Rewrite the lines in the material, swapping "none" for "empty" and keeping everything else the same. Leave out the pictures.

--- start Dataset entries ---

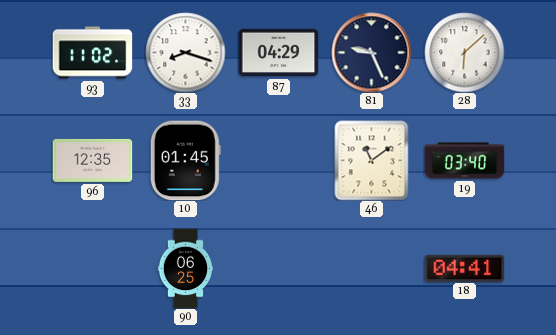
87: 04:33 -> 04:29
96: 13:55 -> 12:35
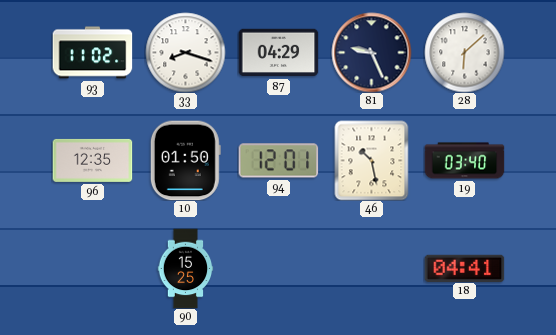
10: 01:45 -> 01:50
94: none -> 12:01
46: 11:09 -> 10:28
90: 06:25 -> 15:25
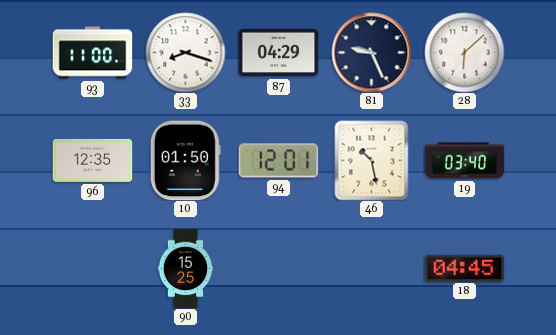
93: 11:02 -> 11:00
18: 04:41 -> 04:45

--- end Dataset entries ---

- [Solution to this problem]:
87: 04:33 -> 04:29
96: 13:55 -> 12:35
10: 01:45 -> 01:50
94: empty -> 12:01
46: 11:09 -> 10:28
90: 06:25 -> 15:25
93: 11:02 -> 11:00
18: 04:41 -> 04:45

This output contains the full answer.